> AVAILABLE DATA

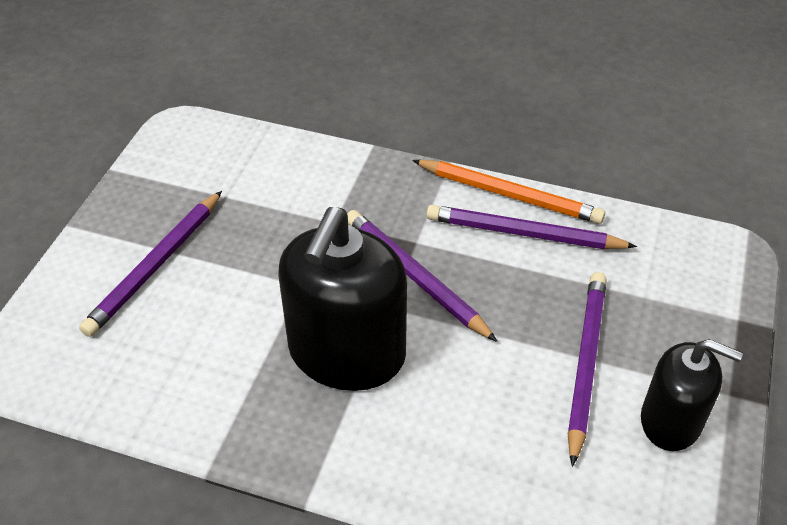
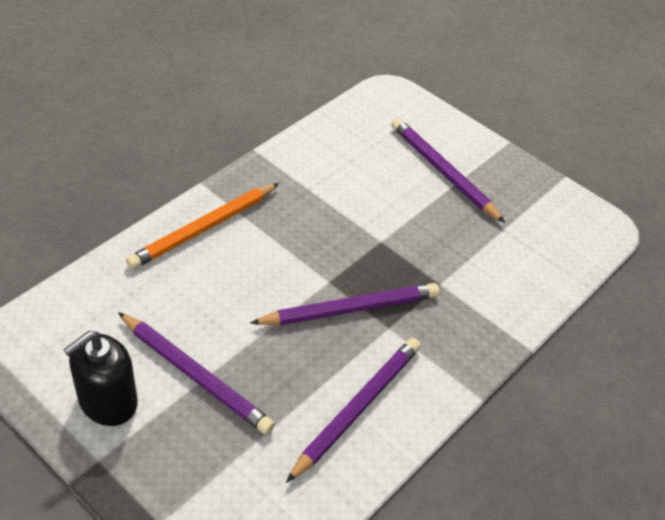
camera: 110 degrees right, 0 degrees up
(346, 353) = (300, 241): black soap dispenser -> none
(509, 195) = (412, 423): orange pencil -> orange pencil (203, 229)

> HOW TO COMPLETE THIS TASK
Here the answer is the exact run of lines above, from the line with "(346, 353) = (300, 241): black" down to the last, and nothing else.

> ANSWER AREA
(346, 353) = (300, 241): black soap dispenser -> none
(509, 195) = (412, 423): orange pencil -> orange pencil (203, 229)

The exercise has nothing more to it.